#### [Work item]
For the material below, the sole required output is the number of lines that include "pink".

#### [Information shown]
==================================================

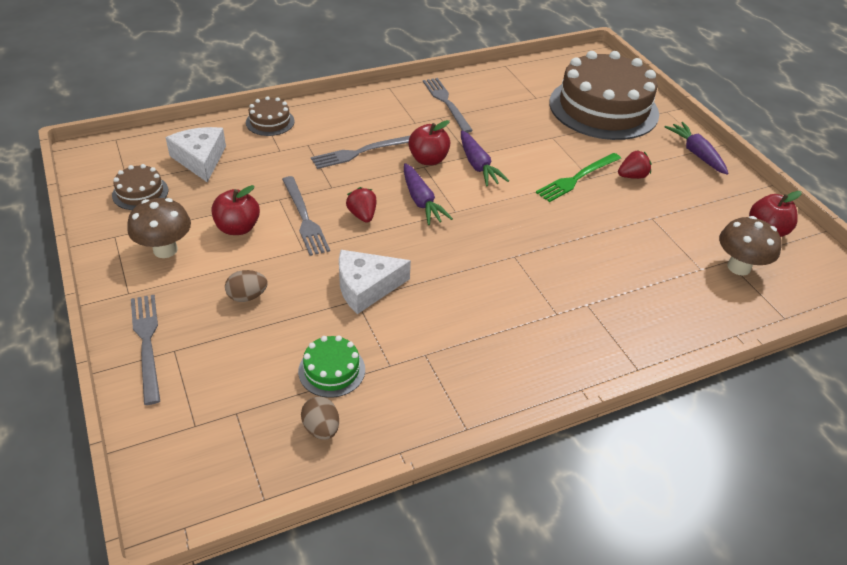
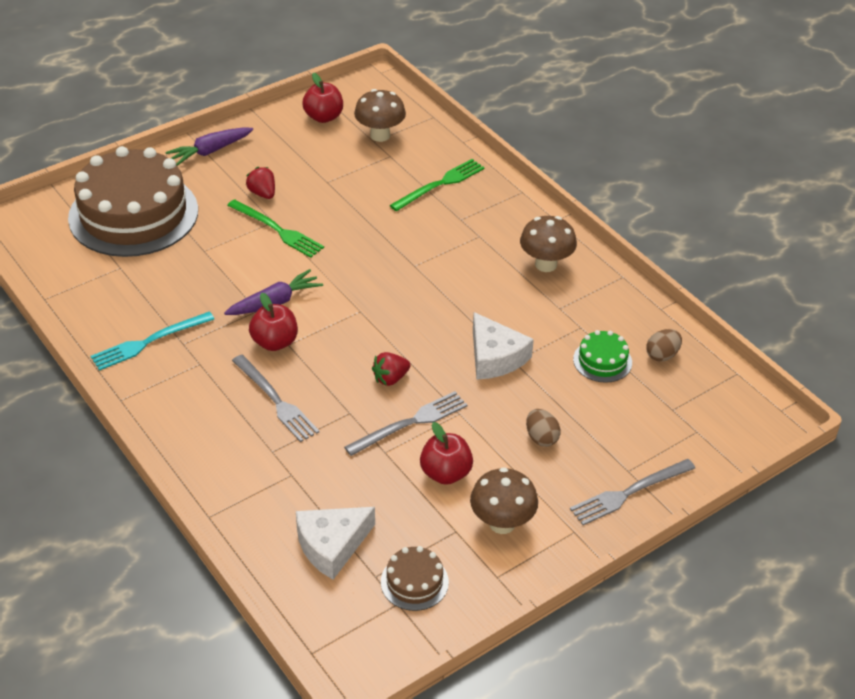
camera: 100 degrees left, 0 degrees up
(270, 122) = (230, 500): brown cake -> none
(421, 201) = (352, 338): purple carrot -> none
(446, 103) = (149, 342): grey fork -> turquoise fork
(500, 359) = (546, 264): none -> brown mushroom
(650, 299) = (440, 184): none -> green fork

==================================================

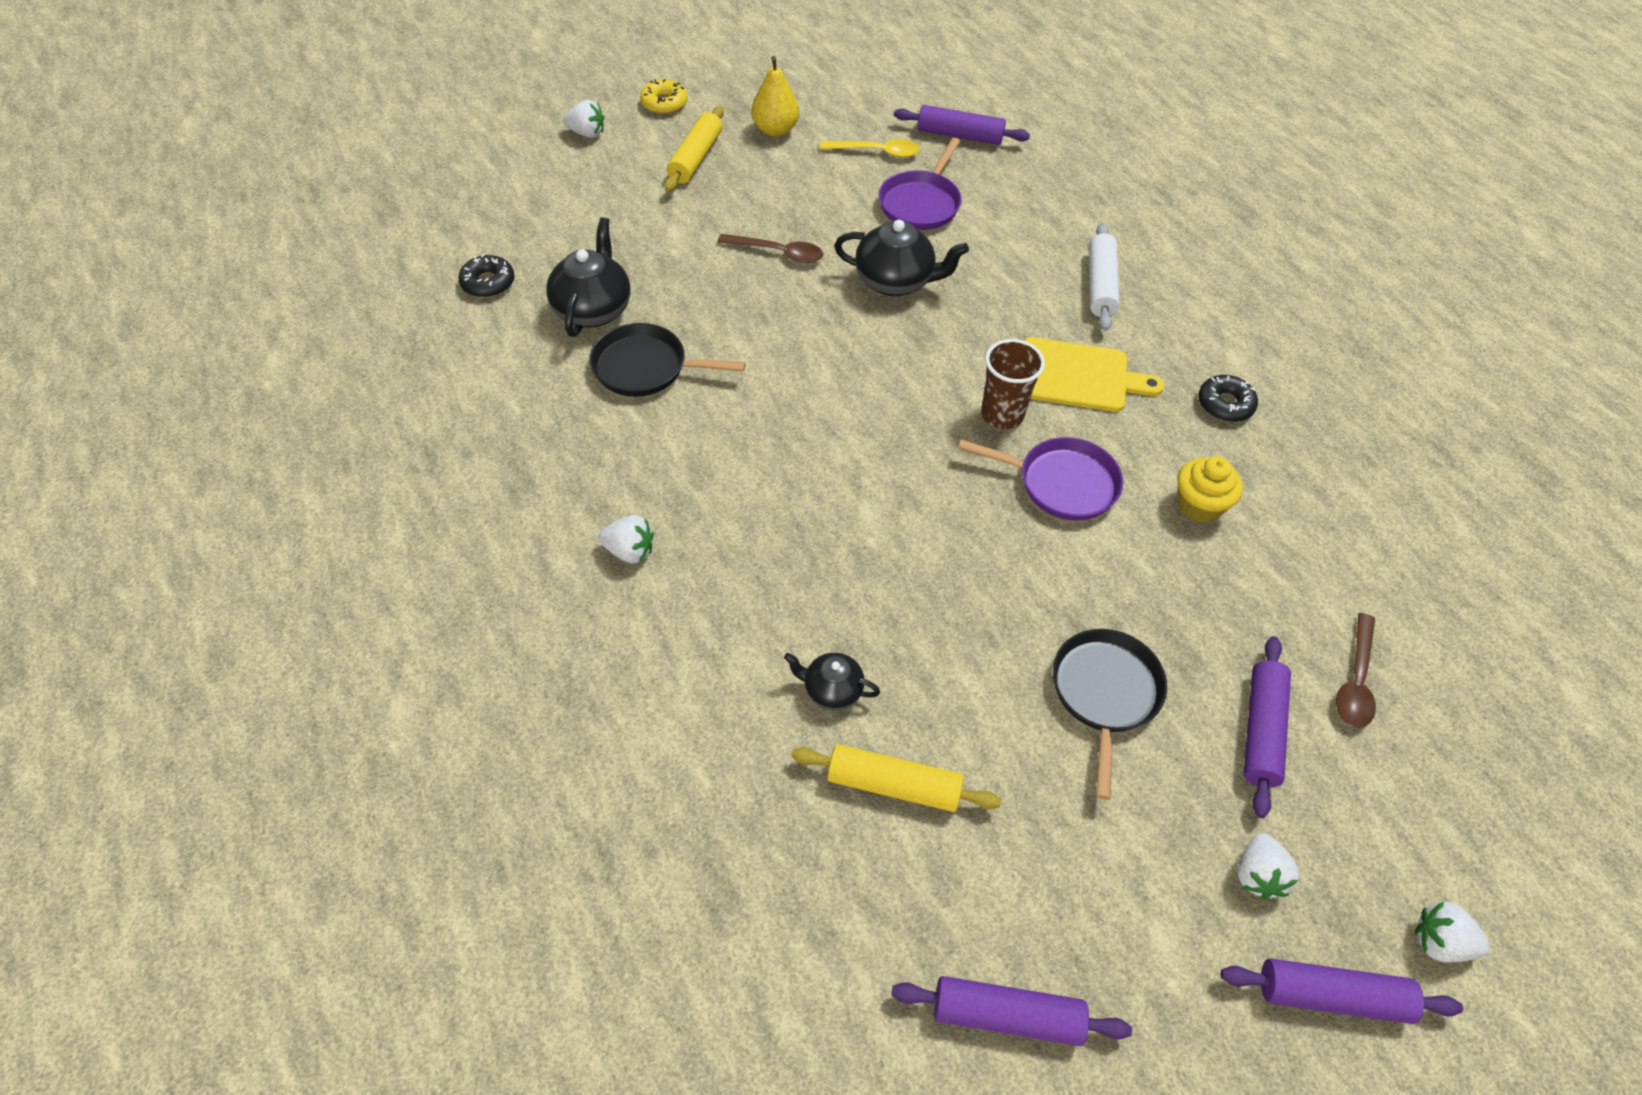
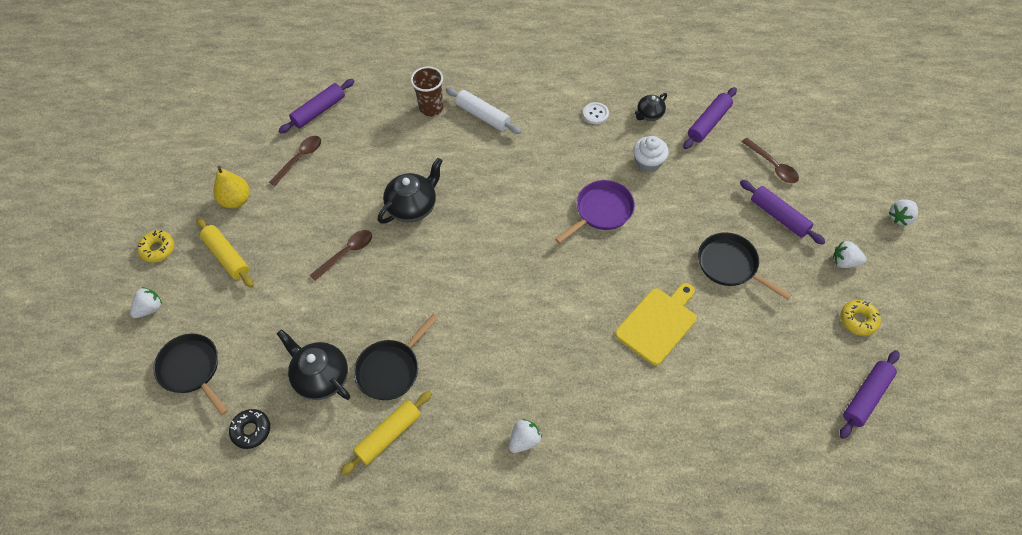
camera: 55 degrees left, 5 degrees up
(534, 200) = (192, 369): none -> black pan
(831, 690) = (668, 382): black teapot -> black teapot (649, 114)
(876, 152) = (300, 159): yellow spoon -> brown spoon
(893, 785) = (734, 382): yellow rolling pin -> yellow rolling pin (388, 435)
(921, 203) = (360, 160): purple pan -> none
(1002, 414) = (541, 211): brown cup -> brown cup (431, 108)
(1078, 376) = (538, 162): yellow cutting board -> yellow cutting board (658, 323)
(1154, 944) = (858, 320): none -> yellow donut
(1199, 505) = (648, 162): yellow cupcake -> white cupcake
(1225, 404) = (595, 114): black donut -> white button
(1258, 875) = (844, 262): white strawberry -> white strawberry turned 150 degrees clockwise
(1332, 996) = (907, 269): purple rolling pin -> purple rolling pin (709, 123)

==================================================

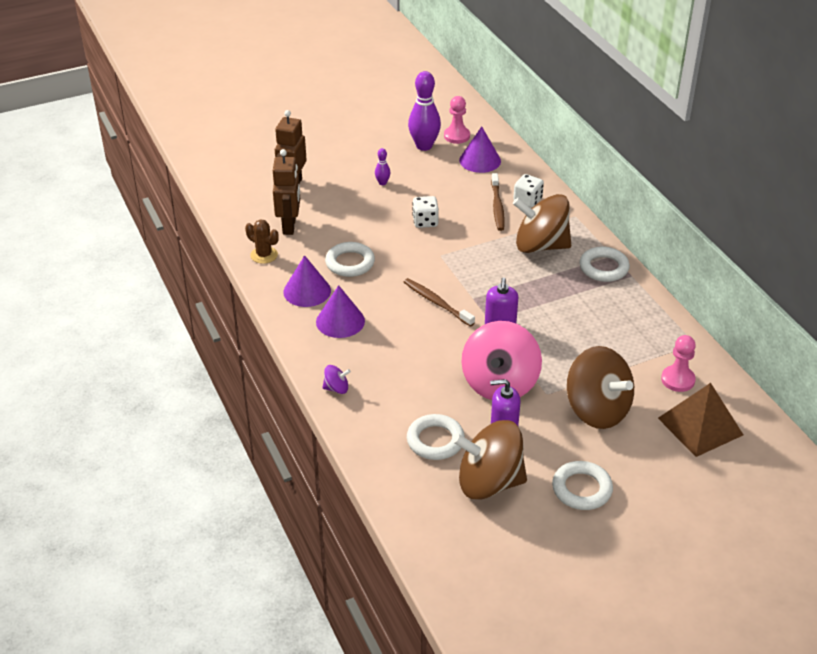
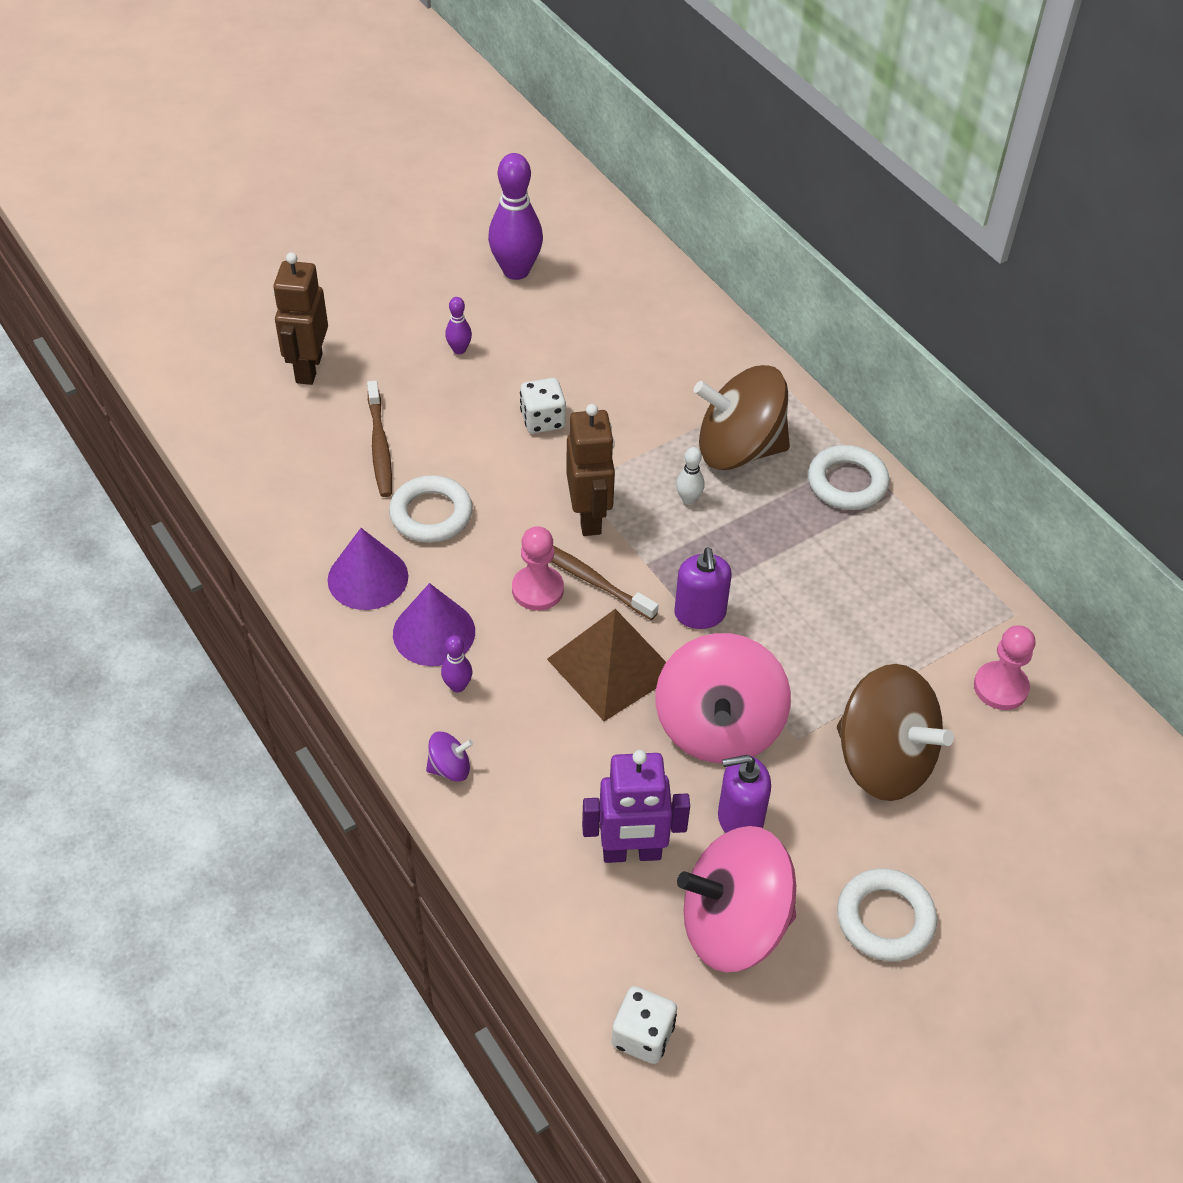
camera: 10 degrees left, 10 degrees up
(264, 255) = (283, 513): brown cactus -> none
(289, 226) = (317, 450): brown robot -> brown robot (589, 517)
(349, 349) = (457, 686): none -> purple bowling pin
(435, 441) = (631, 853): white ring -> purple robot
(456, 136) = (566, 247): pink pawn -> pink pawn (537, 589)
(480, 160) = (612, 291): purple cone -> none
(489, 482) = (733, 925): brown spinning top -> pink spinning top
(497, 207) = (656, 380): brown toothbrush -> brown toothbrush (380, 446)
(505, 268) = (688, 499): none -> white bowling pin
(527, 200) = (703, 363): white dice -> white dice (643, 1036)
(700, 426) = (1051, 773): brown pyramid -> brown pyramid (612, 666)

==================================================

#### [Exercise answer]
2